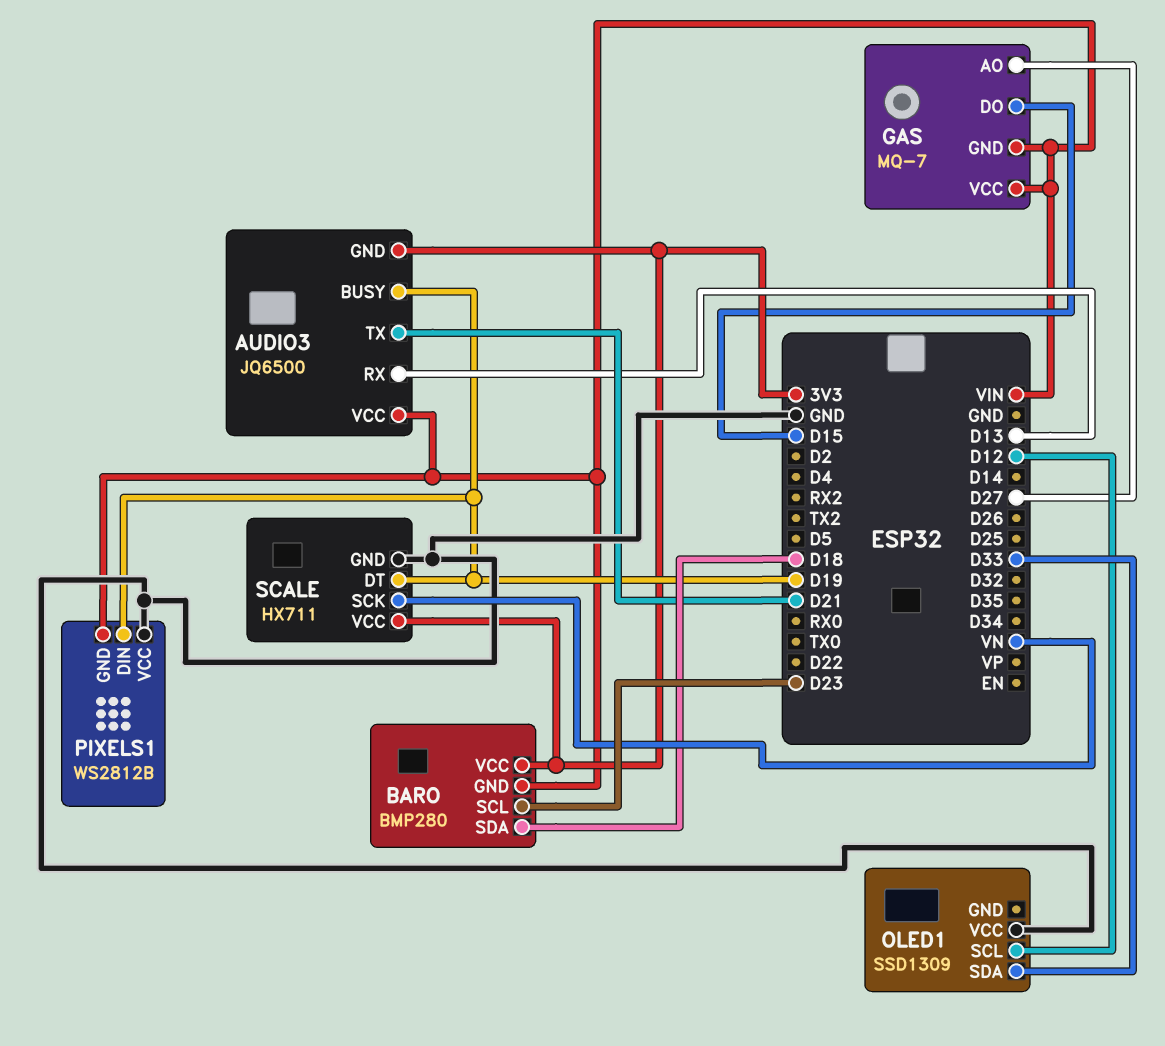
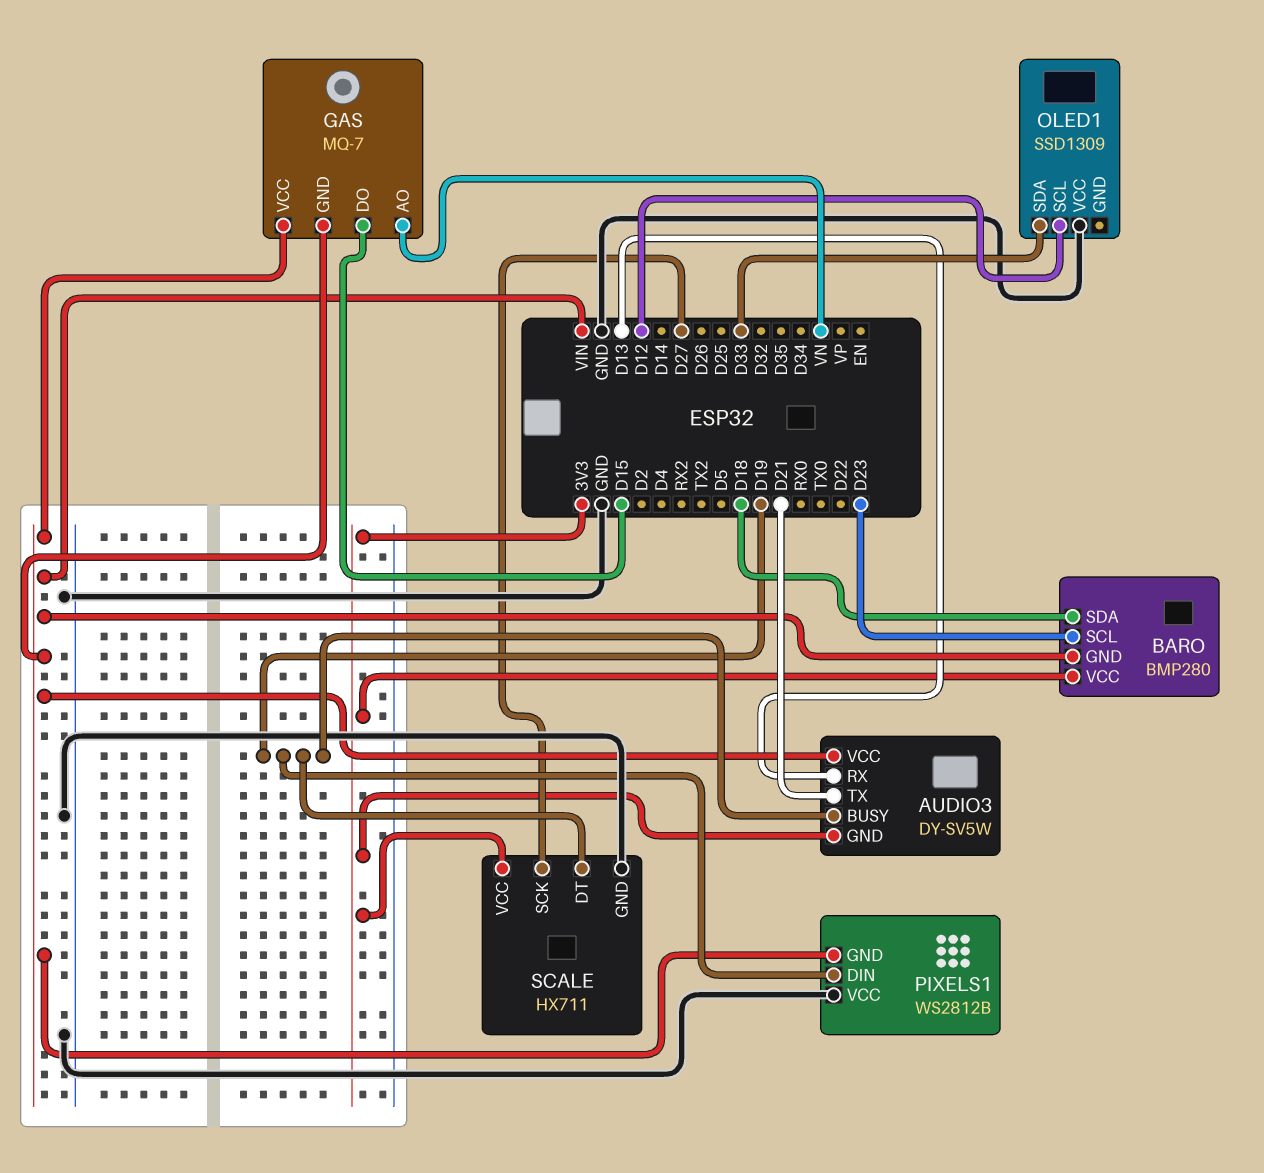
AUDIO3: JQ6500 -> DY-SV5W
GAS pin AO: D27 -> VN
SCALE pin SCK: VN -> D27

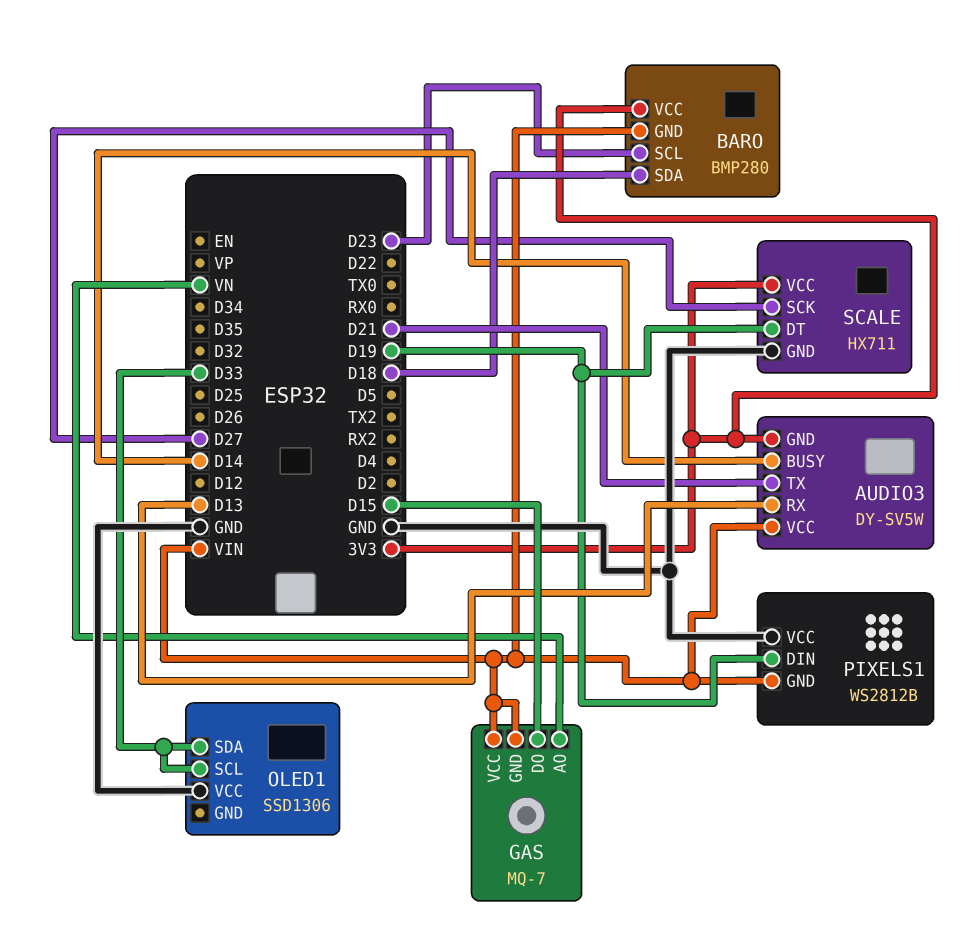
AUDIO3 pin BUSY: D19 -> D14
OLED1: SSD1309 -> SSD1306
OLED1 pin SCL: D12 -> D33

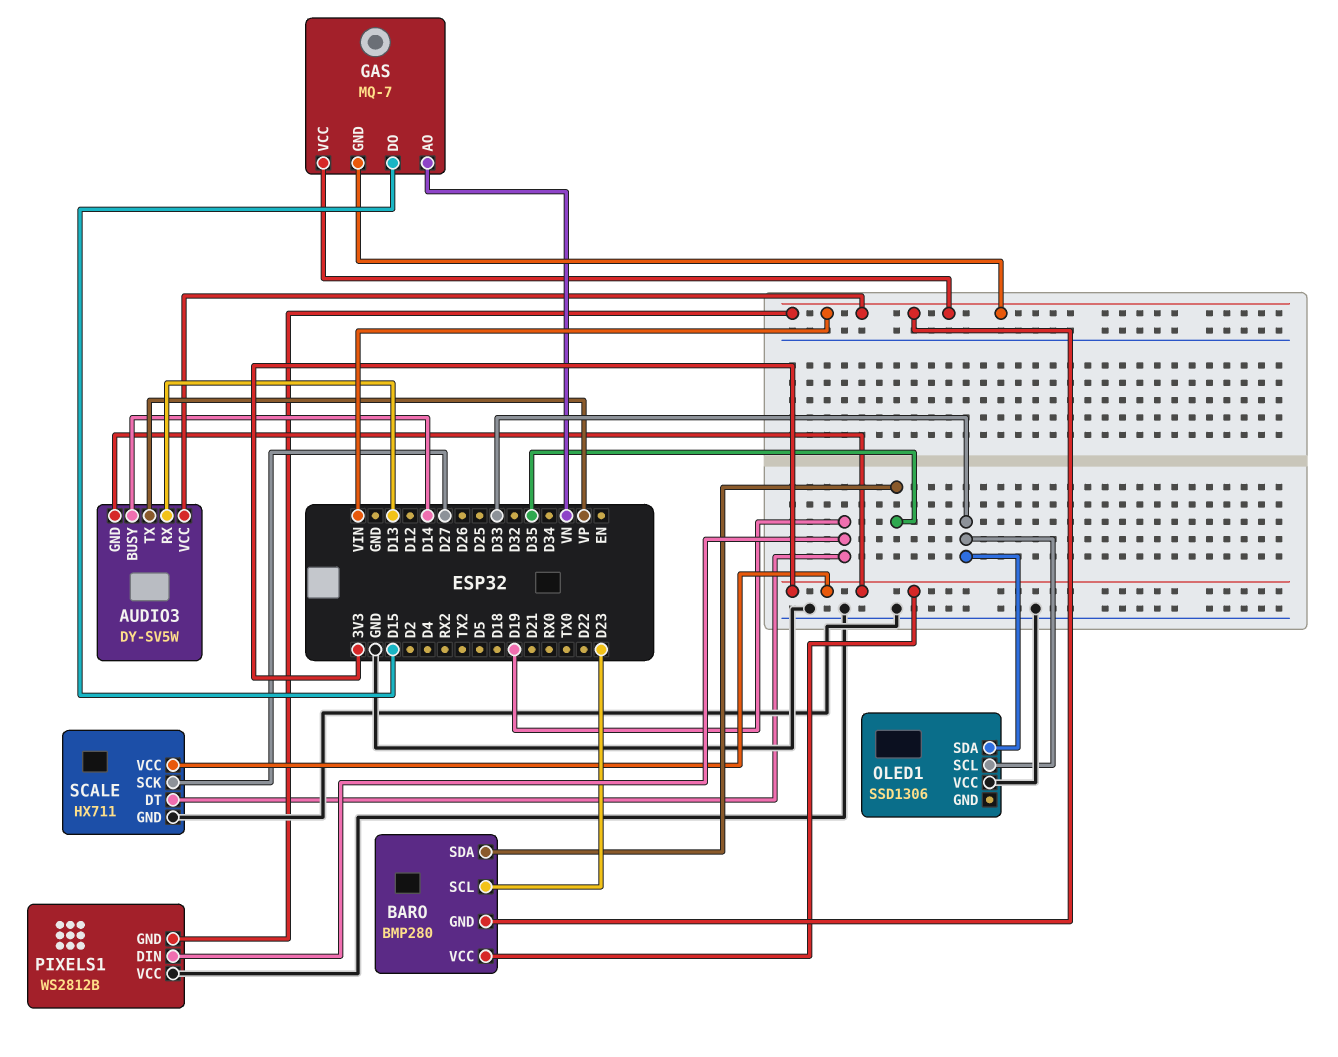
AUDIO3 pin TX: D21 -> VP
BARO pin SDA: D18 -> D35

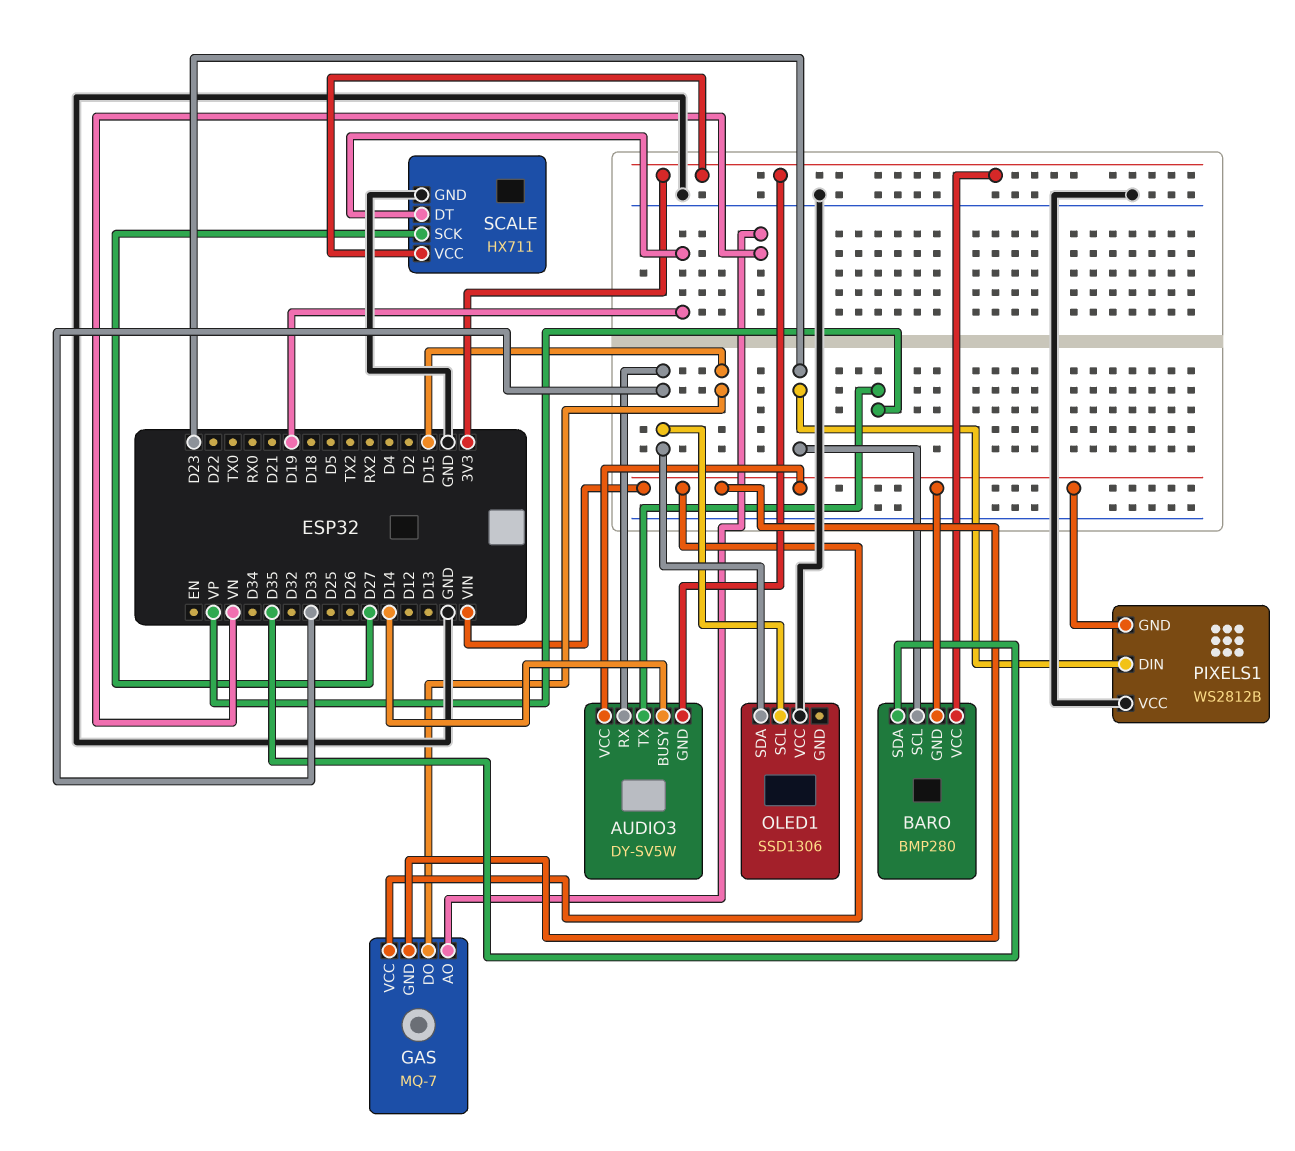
AUDIO3 pin RX: D13 -> D33
PIXELS1 pin DIN: D19 -> D23

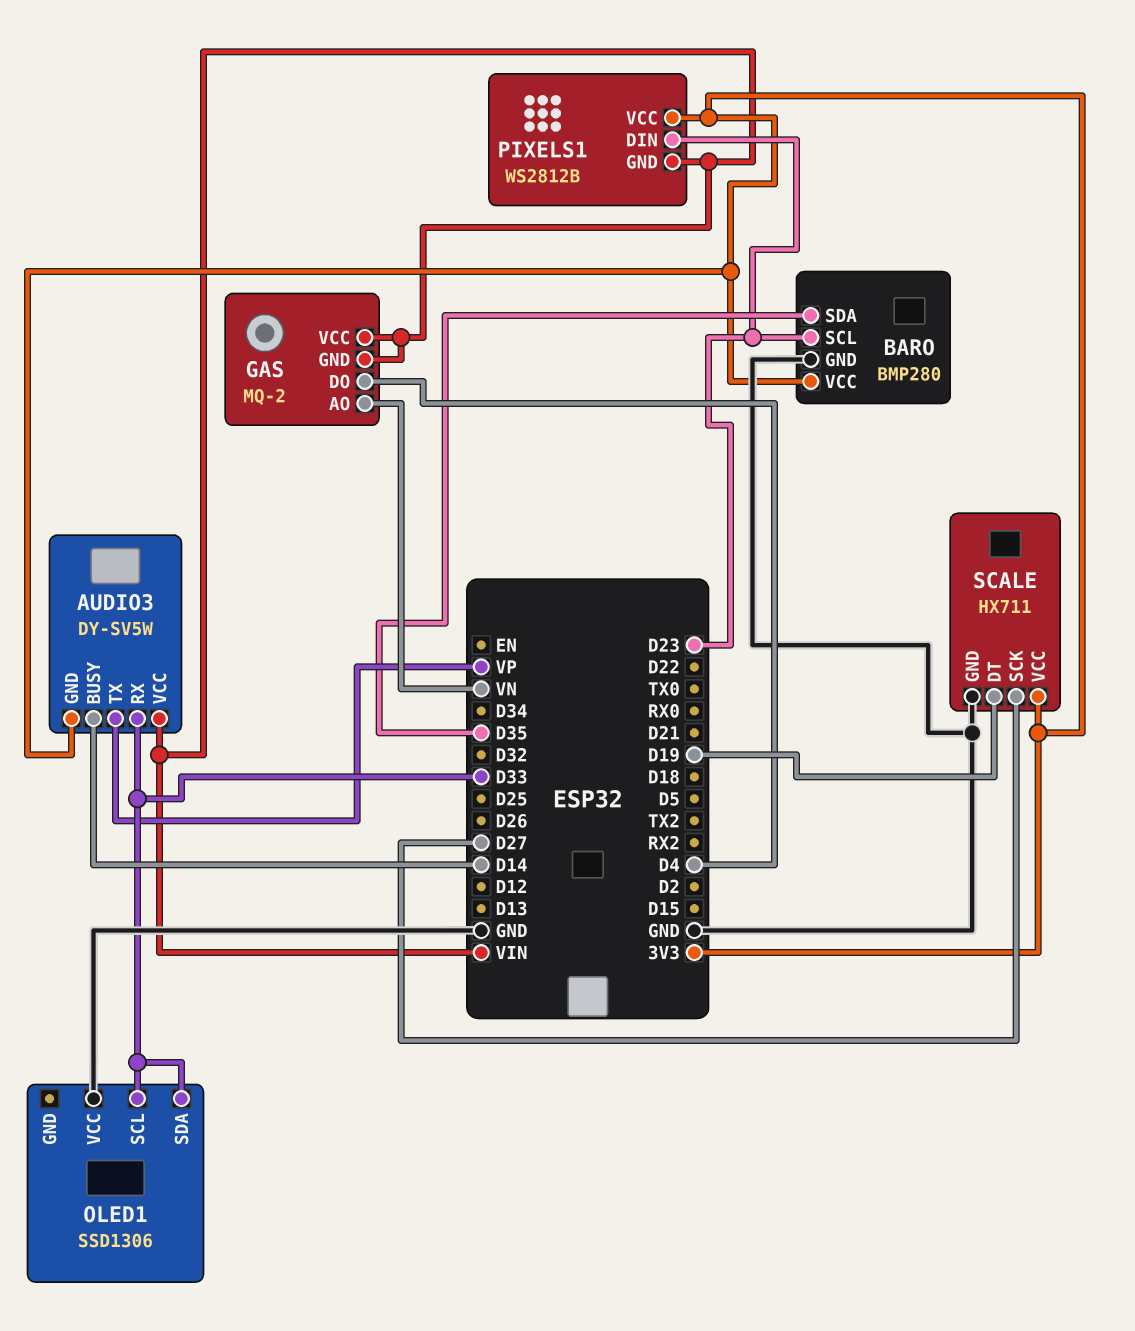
BARO pin GND: VIN -> GND
GAS: MQ-7 -> MQ-2
GAS pin DO: D15 -> D4
PIXELS1 pin VCC: GND -> 3V3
::::
* **Task instructions**: Write out exactly the lines from the line with "GAS: MQ-7 -> MQ-2" to the close of the listing above, including both of those lines.

* **Response to the exercise**:
GAS: MQ-7 -> MQ-2
GAS pin DO: D15 -> D4
PIXELS1 pin VCC: GND -> 3V3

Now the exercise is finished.